_What is being asked:_ Please copy exactly every line from the one that contains "Give the centreline" to the end of the data below, with both ends included and no other lines.

----- Information given -----

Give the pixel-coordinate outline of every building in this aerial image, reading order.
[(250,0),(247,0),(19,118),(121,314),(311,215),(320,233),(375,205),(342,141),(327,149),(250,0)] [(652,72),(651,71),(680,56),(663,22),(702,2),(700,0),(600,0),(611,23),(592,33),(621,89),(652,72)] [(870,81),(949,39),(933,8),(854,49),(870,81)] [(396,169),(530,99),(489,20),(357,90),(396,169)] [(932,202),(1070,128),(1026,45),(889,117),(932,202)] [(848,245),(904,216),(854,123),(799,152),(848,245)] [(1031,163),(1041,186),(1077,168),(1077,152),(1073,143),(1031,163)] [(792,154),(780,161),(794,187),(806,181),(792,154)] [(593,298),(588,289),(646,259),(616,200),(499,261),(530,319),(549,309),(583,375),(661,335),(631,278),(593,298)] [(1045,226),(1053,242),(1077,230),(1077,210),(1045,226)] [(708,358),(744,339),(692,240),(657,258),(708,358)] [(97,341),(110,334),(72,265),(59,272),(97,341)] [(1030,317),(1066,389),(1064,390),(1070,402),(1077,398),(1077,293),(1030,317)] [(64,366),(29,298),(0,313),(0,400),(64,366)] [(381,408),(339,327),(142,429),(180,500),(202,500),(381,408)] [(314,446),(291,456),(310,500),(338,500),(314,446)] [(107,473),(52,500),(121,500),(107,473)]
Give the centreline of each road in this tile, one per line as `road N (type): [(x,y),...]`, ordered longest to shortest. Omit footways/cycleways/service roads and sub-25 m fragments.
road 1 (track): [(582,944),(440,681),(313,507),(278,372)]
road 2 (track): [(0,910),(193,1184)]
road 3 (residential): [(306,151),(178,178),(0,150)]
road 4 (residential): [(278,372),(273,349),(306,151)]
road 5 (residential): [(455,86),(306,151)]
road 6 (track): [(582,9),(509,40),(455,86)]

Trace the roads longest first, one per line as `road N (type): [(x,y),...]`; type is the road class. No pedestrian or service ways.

-----

_Response to this task:_
Give the centreline of each road in this tile, one per line as `road N (type): [(x,y),...]`, ordered longest to shortest. Omit footways/cycleways/service roads and sub-25 m fragments.
road 1 (track): [(582,944),(440,681),(313,507),(278,372)]
road 2 (track): [(0,910),(193,1184)]
road 3 (residential): [(306,151),(178,178),(0,150)]
road 4 (residential): [(278,372),(273,349),(306,151)]
road 5 (residential): [(455,86),(306,151)]
road 6 (track): [(582,9),(509,40),(455,86)]

Trace the roads longest first, one per line as `road N (type): [(x,y),...]`; type is the road class. No pedestrian or service ways.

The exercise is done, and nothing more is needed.